__Exercise__: Somewhere below are a line with "blue fork: 7 -> 8" and a later line with "yellow cheese: 6 -> 3". Output exactly those lines and all lines between them.

__Input data__:
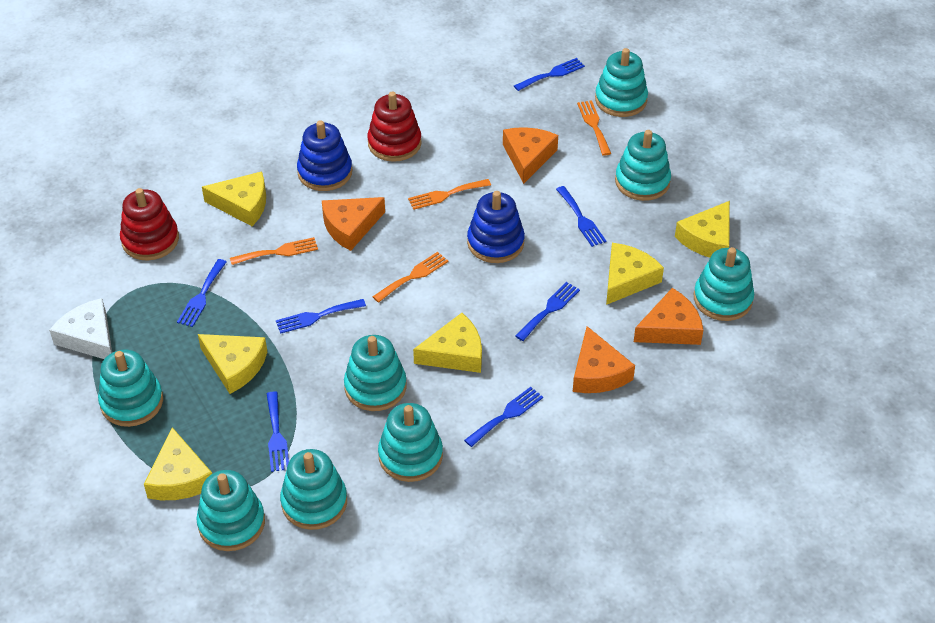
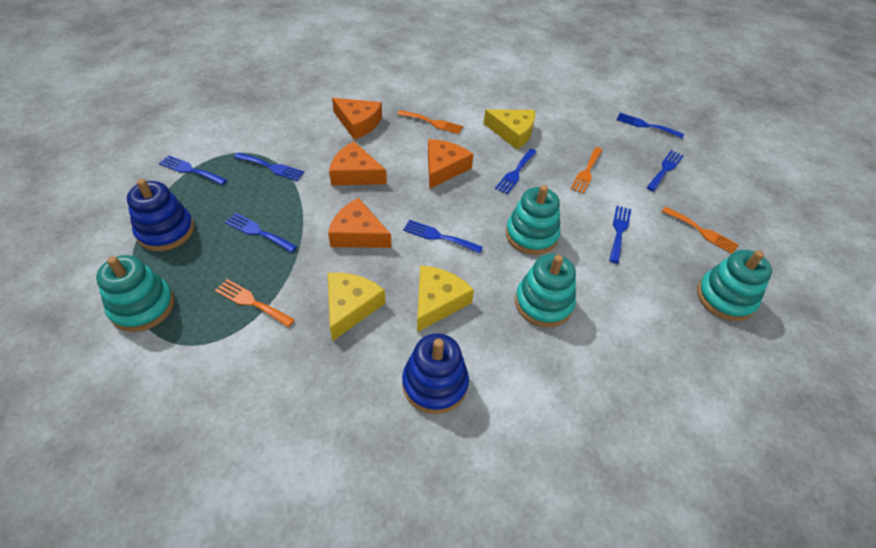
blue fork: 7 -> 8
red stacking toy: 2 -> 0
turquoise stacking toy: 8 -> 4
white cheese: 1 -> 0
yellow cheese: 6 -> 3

...

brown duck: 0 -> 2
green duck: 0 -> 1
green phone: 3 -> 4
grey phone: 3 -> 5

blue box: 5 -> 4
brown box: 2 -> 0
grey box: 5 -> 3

__Answer to the exercise__:
blue fork: 7 -> 8
red stacking toy: 2 -> 0
turquoise stacking toy: 8 -> 4
white cheese: 1 -> 0
yellow cheese: 6 -> 3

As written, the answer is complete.